Copy the records below word for word. Stop after the line that contains "(431, 298) = (550, 307): brown".

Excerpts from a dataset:
——

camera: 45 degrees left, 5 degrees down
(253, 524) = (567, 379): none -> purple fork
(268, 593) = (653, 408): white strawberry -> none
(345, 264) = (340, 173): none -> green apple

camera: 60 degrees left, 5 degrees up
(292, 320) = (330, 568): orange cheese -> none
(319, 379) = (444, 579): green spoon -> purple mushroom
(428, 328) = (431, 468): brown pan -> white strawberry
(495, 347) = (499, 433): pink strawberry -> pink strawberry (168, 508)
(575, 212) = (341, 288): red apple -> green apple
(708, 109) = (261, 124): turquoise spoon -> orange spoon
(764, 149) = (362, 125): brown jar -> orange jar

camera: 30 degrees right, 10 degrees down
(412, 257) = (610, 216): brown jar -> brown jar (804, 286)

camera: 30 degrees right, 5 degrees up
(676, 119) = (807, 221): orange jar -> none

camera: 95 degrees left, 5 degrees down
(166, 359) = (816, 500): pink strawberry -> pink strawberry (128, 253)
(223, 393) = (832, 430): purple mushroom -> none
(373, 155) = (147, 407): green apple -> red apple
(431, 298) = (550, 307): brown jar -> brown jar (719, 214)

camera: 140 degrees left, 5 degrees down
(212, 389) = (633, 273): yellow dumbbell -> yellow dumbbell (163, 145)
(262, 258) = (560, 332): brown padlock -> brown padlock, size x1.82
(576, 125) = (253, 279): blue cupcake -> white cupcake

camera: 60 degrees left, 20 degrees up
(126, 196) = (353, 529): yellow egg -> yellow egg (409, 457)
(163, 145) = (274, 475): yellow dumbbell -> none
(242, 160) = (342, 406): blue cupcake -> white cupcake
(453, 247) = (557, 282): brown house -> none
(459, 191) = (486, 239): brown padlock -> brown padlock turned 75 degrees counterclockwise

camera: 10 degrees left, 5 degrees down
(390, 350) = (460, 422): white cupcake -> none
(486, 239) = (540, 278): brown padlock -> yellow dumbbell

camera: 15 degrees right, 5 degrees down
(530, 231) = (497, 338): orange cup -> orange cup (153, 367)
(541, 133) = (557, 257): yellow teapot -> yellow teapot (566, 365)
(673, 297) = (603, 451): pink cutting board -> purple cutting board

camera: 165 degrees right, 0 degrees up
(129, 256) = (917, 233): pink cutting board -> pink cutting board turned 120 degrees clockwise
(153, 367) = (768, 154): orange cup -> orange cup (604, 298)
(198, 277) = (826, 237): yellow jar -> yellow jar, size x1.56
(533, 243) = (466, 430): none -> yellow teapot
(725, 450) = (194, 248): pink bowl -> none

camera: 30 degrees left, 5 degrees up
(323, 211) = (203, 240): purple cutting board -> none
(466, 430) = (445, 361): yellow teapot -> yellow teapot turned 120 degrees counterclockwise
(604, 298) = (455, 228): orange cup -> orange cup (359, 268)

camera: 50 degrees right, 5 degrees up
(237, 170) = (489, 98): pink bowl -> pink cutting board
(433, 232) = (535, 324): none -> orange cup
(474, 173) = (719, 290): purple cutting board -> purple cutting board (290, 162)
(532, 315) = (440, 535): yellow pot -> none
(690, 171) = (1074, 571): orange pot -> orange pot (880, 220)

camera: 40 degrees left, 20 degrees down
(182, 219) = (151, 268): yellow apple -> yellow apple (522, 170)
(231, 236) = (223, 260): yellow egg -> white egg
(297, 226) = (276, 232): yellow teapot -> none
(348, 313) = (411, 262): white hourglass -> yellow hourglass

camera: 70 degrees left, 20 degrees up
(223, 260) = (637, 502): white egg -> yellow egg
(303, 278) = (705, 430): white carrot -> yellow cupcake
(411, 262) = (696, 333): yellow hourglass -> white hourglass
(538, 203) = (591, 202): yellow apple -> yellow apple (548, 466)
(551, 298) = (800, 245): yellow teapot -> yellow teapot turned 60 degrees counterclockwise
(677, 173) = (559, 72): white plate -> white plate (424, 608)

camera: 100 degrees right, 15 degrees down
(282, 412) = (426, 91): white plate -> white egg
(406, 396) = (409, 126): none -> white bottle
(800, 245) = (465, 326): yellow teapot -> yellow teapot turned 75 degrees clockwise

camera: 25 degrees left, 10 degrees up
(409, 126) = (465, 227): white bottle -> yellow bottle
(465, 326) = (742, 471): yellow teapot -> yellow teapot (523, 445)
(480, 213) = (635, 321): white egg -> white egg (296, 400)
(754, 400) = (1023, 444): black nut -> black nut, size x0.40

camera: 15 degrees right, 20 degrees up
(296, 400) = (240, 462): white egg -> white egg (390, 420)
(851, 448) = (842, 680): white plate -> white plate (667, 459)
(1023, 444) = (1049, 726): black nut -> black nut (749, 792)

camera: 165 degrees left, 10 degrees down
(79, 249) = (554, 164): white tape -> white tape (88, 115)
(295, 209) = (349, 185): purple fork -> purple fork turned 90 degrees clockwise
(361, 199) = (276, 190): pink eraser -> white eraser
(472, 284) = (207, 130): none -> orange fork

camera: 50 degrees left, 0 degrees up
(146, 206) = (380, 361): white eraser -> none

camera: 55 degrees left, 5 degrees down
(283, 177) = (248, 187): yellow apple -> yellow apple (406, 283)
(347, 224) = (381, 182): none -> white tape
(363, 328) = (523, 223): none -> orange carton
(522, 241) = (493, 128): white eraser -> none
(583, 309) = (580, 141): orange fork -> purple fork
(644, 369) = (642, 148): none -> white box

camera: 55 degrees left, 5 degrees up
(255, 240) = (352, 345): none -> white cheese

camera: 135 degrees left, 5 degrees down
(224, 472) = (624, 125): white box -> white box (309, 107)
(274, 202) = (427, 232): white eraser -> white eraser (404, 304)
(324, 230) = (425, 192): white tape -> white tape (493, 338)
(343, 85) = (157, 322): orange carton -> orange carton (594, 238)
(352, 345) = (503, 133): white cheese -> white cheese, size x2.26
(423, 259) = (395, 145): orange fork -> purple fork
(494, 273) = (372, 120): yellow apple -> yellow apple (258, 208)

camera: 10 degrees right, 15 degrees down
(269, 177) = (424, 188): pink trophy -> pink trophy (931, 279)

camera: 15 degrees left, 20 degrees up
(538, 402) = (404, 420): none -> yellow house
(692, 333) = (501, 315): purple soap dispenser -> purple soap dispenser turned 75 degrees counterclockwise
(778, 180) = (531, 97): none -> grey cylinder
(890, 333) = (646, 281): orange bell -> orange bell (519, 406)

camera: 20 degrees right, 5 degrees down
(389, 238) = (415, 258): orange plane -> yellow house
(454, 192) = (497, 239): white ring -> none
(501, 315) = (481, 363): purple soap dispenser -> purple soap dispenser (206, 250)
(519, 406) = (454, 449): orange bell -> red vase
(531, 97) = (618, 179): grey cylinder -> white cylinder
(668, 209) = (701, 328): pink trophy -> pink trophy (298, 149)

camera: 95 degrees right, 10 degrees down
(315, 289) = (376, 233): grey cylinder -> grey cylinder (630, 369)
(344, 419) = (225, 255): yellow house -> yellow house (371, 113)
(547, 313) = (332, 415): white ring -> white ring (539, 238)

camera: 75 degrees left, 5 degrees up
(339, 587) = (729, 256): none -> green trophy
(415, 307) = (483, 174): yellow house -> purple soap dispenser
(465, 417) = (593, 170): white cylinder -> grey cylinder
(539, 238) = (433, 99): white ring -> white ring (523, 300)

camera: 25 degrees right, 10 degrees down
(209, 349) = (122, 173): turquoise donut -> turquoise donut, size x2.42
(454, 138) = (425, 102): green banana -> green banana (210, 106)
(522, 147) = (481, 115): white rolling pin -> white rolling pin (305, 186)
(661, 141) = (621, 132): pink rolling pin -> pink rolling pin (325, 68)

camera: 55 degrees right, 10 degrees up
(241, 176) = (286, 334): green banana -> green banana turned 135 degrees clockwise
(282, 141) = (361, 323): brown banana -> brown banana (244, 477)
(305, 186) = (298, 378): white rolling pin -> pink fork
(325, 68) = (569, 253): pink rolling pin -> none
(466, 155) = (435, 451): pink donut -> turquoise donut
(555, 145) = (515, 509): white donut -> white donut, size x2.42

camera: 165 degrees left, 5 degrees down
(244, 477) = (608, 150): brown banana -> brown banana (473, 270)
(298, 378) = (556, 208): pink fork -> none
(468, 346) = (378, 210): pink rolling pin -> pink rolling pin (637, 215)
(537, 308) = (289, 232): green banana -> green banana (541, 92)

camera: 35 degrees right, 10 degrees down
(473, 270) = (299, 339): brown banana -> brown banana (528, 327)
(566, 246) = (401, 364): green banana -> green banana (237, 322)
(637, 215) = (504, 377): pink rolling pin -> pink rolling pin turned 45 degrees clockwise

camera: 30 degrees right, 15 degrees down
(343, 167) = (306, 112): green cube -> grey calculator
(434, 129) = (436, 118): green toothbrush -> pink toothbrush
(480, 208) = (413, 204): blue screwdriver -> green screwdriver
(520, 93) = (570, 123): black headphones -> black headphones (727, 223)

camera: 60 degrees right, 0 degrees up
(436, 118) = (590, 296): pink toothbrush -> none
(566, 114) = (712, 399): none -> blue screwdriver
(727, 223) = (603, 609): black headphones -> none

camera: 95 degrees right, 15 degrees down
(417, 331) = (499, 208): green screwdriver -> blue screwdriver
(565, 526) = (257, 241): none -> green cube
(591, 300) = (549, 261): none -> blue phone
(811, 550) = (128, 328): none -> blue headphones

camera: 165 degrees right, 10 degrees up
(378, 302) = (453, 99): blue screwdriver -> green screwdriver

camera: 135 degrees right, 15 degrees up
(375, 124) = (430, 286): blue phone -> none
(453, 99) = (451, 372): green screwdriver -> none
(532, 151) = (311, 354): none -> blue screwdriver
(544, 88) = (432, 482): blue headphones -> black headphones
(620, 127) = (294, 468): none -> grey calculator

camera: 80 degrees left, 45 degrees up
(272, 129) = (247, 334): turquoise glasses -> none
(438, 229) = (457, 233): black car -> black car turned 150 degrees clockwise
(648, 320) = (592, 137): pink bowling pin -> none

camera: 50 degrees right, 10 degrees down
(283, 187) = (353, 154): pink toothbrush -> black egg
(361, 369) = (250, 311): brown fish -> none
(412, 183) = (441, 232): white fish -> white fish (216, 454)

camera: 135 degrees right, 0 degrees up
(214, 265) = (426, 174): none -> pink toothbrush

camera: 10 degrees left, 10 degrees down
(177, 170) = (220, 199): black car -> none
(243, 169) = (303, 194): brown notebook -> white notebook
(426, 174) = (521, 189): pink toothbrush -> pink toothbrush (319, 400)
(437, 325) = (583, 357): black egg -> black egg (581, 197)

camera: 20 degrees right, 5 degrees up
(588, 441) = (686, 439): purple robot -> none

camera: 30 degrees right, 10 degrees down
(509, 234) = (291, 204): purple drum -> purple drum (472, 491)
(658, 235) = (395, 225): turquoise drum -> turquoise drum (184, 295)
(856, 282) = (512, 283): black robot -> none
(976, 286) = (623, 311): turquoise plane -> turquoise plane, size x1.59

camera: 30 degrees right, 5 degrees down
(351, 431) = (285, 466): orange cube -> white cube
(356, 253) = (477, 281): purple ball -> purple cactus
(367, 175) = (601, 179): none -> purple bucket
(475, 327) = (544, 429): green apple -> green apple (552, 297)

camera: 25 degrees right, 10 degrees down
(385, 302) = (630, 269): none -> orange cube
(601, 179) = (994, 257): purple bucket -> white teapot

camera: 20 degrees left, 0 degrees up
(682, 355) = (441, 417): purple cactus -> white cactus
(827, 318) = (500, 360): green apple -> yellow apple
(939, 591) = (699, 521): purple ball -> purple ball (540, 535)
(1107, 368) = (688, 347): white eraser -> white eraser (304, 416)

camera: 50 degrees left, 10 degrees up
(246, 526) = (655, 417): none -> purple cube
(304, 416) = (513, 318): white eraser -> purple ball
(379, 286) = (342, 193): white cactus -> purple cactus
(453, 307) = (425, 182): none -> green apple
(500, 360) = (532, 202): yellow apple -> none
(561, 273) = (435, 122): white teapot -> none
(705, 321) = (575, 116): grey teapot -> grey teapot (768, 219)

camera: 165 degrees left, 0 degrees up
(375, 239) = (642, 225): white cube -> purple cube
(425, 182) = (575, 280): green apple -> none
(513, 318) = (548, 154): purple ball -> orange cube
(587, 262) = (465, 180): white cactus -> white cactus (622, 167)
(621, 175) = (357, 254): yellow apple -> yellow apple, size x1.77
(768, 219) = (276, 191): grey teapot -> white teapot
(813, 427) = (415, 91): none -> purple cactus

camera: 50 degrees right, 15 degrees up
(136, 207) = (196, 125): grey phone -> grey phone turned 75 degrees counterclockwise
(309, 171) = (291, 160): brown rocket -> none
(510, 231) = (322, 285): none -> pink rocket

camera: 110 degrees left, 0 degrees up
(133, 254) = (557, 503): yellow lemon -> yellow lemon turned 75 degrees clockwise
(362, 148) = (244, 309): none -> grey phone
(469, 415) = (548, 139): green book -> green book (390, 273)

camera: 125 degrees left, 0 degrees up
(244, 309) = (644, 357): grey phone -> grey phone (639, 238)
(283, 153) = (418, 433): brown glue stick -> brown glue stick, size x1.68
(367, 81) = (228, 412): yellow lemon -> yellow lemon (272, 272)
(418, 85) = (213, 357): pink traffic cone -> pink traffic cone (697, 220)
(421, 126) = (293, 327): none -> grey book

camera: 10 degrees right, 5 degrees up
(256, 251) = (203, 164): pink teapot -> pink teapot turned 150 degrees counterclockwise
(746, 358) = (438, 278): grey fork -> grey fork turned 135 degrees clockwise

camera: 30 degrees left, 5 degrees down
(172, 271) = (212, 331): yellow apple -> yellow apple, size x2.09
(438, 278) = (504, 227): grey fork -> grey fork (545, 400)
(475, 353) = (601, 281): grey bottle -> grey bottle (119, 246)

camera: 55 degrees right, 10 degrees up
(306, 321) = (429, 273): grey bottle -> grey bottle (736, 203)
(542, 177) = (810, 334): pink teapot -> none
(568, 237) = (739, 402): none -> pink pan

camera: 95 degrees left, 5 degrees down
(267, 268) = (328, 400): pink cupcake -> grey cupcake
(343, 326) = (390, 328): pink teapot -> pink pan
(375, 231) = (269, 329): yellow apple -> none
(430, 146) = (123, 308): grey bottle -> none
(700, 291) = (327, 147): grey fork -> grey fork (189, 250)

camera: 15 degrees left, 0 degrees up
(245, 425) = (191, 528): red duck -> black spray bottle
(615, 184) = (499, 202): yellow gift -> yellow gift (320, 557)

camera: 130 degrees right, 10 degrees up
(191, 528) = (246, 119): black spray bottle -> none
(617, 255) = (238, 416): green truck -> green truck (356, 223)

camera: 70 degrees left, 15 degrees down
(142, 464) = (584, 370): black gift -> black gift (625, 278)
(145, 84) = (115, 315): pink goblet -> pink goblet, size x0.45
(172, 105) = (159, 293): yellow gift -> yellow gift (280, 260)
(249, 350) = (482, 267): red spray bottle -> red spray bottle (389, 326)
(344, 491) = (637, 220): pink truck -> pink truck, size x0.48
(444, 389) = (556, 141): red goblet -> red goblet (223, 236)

——

Result of the task:
camera: 45 degrees left, 5 degrees down
(253, 524) = (567, 379): none -> purple fork
(268, 593) = (653, 408): white strawberry -> none
(345, 264) = (340, 173): none -> green apple

camera: 60 degrees left, 5 degrees up
(292, 320) = (330, 568): orange cheese -> none
(319, 379) = (444, 579): green spoon -> purple mushroom
(428, 328) = (431, 468): brown pan -> white strawberry
(495, 347) = (499, 433): pink strawberry -> pink strawberry (168, 508)
(575, 212) = (341, 288): red apple -> green apple
(708, 109) = (261, 124): turquoise spoon -> orange spoon
(764, 149) = (362, 125): brown jar -> orange jar

camera: 30 degrees right, 10 degrees down
(412, 257) = (610, 216): brown jar -> brown jar (804, 286)

camera: 30 degrees right, 5 degrees up
(676, 119) = (807, 221): orange jar -> none

camera: 95 degrees left, 5 degrees down
(166, 359) = (816, 500): pink strawberry -> pink strawberry (128, 253)
(223, 393) = (832, 430): purple mushroom -> none
(373, 155) = (147, 407): green apple -> red apple
(431, 298) = (550, 307): brown jar -> brown jar (719, 214)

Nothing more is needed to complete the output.